● What you will do
The copy you return should hold every record below word for word and no images.
========================================================================
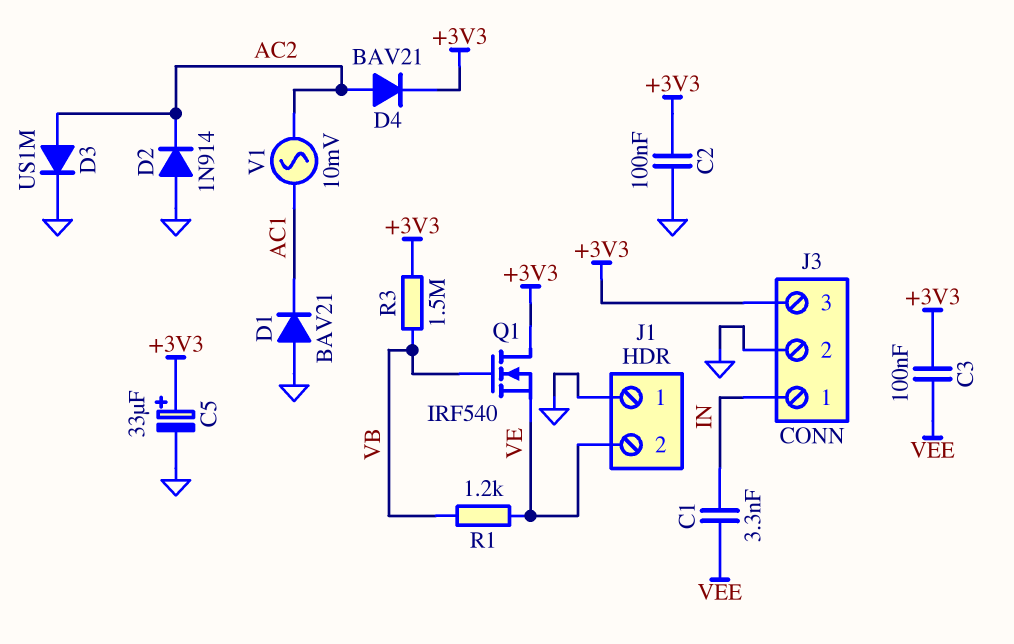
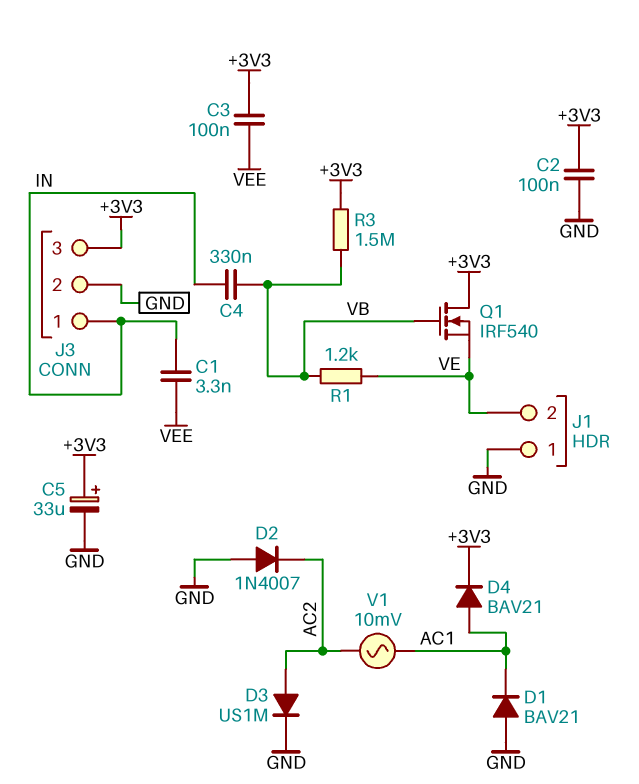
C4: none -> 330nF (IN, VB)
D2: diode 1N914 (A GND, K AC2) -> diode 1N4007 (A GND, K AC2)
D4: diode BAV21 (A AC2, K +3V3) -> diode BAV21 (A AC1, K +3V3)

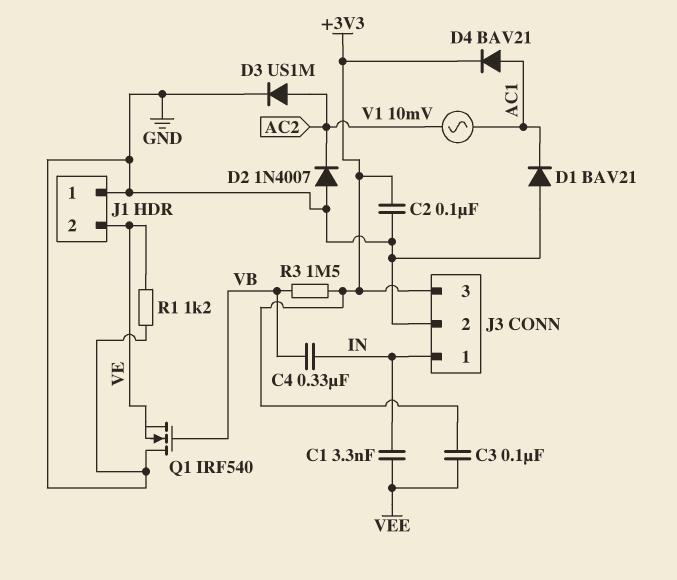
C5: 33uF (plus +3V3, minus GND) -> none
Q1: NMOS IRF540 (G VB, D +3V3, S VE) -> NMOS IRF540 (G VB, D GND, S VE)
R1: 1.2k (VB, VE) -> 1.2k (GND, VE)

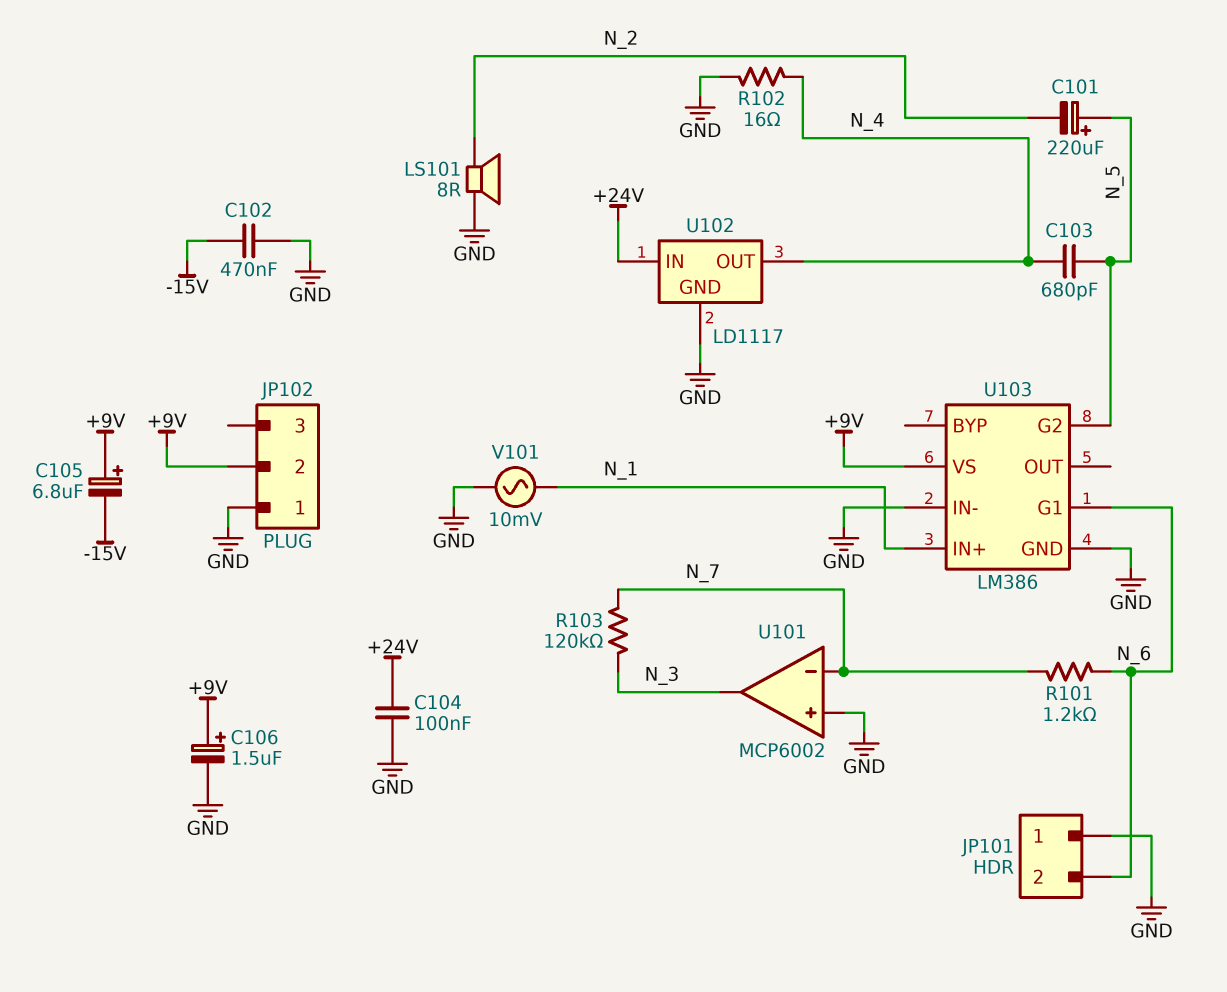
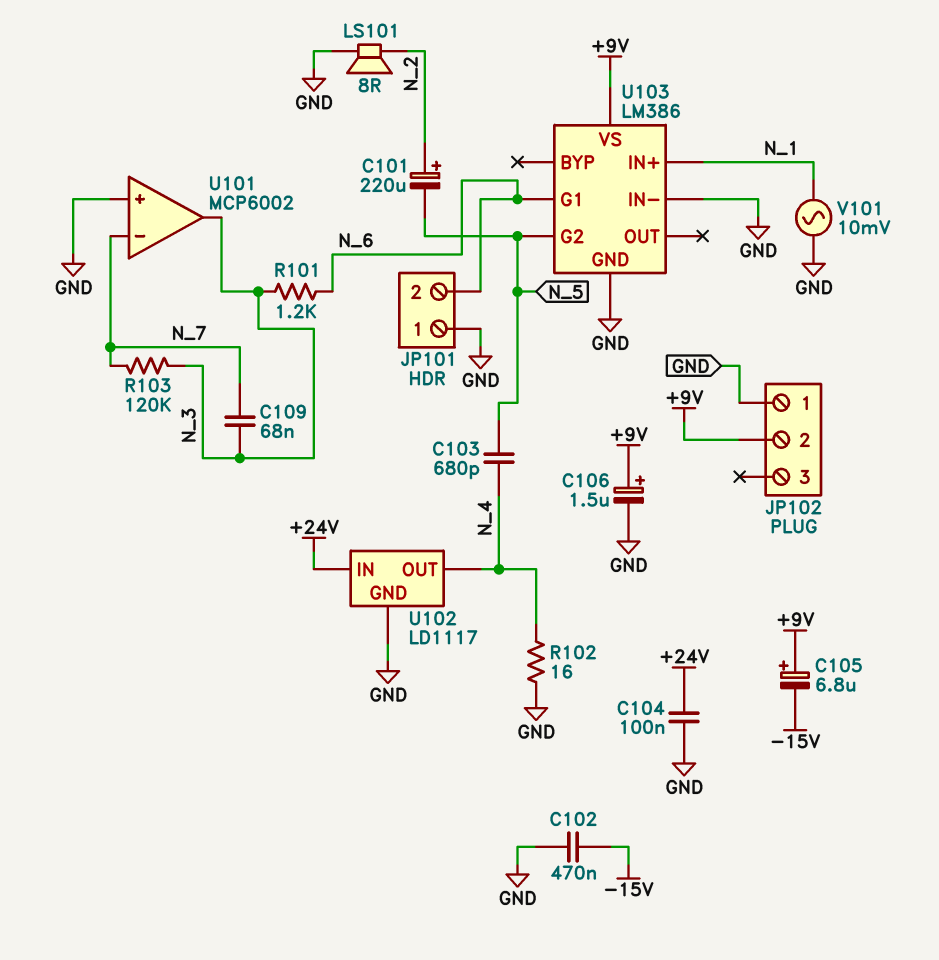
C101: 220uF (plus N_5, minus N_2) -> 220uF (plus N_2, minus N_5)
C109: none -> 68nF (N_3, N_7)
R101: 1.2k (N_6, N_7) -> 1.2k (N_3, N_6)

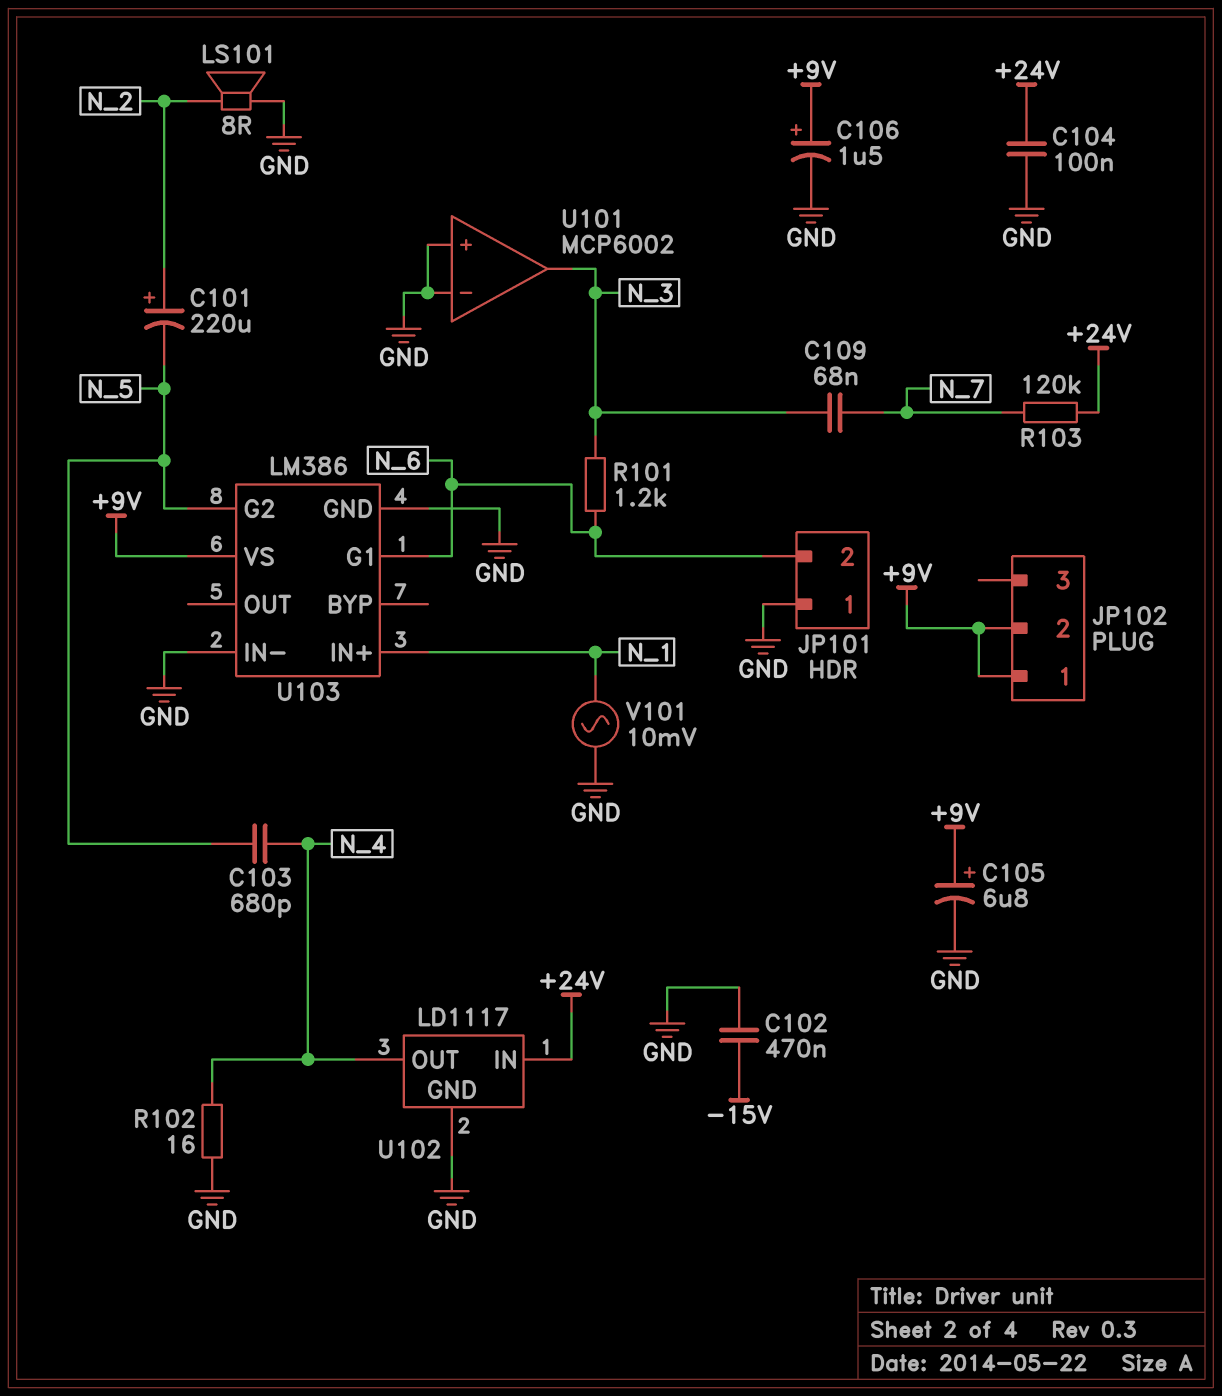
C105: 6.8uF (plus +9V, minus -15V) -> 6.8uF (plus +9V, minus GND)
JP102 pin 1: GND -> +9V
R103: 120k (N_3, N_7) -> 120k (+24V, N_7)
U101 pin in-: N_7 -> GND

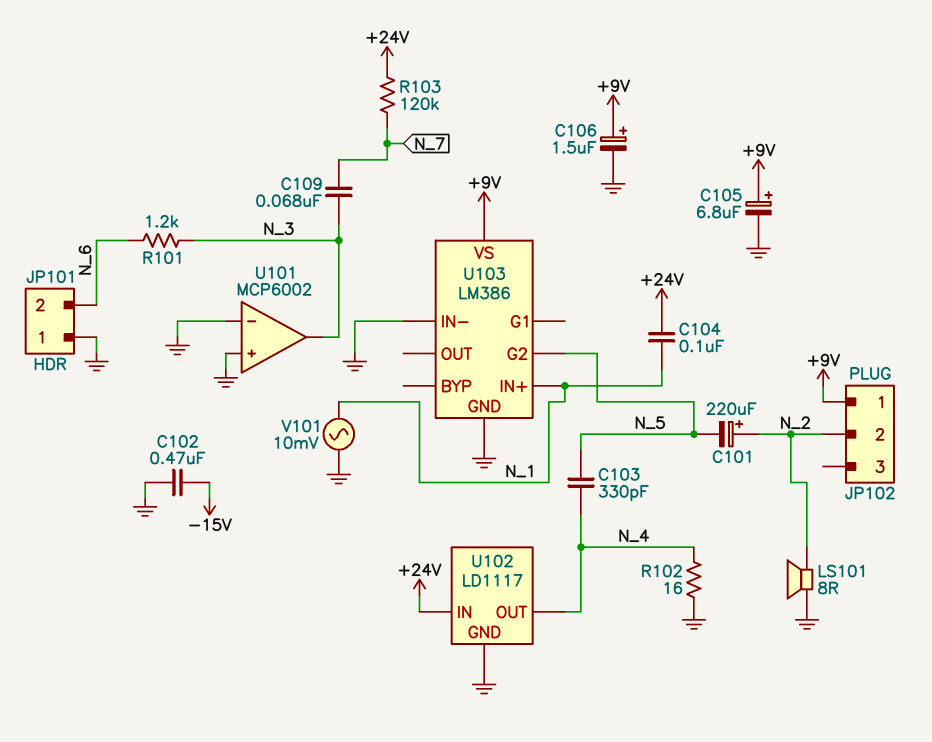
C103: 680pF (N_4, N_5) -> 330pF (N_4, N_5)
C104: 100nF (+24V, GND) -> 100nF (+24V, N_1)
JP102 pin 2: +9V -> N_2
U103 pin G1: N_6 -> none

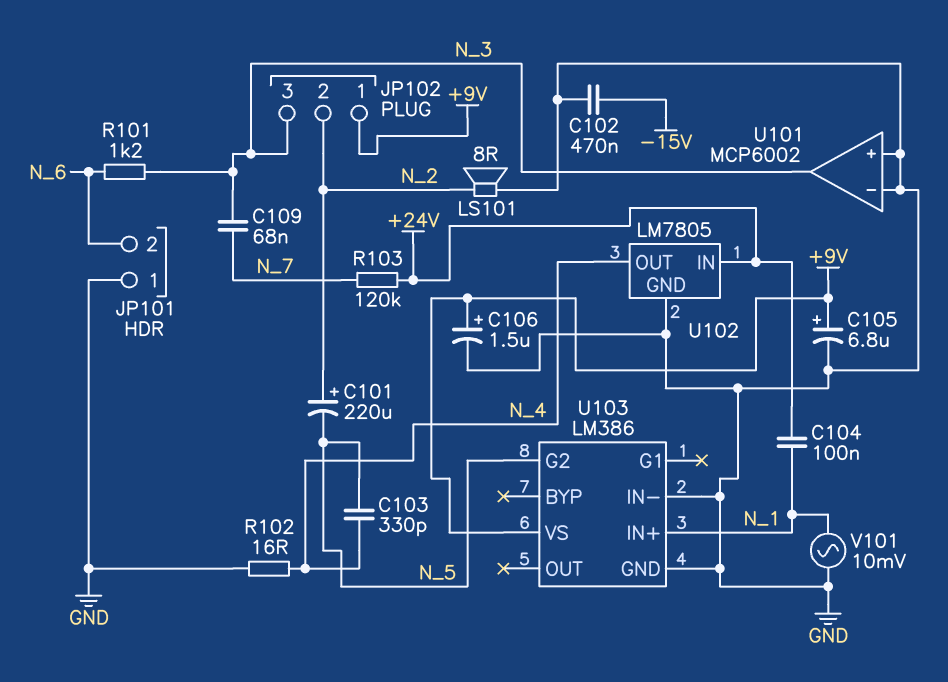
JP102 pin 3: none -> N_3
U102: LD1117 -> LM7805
========================================================================
● Answer to the exercise
C4: none -> 330nF (IN, VB)
D2: diode 1N914 (A GND, K AC2) -> diode 1N4007 (A GND, K AC2)
D4: diode BAV21 (A AC2, K +3V3) -> diode BAV21 (A AC1, K +3V3)

C5: 33uF (plus +3V3, minus GND) -> none
Q1: NMOS IRF540 (G VB, D +3V3, S VE) -> NMOS IRF540 (G VB, D GND, S VE)
R1: 1.2k (VB, VE) -> 1.2k (GND, VE)

C101: 220uF (plus N_5, minus N_2) -> 220uF (plus N_2, minus N_5)
C109: none -> 68nF (N_3, N_7)
R101: 1.2k (N_6, N_7) -> 1.2k (N_3, N_6)

C105: 6.8uF (plus +9V, minus -15V) -> 6.8uF (plus +9V, minus GND)
JP102 pin 1: GND -> +9V
R103: 120k (N_3, N_7) -> 120k (+24V, N_7)
U101 pin in-: N_7 -> GND

C103: 680pF (N_4, N_5) -> 330pF (N_4, N_5)
C104: 100nF (+24V, GND) -> 100nF (+24V, N_1)
JP102 pin 2: +9V -> N_2
U103 pin G1: N_6 -> none

JP102 pin 3: none -> N_3
U102: LD1117 -> LM7805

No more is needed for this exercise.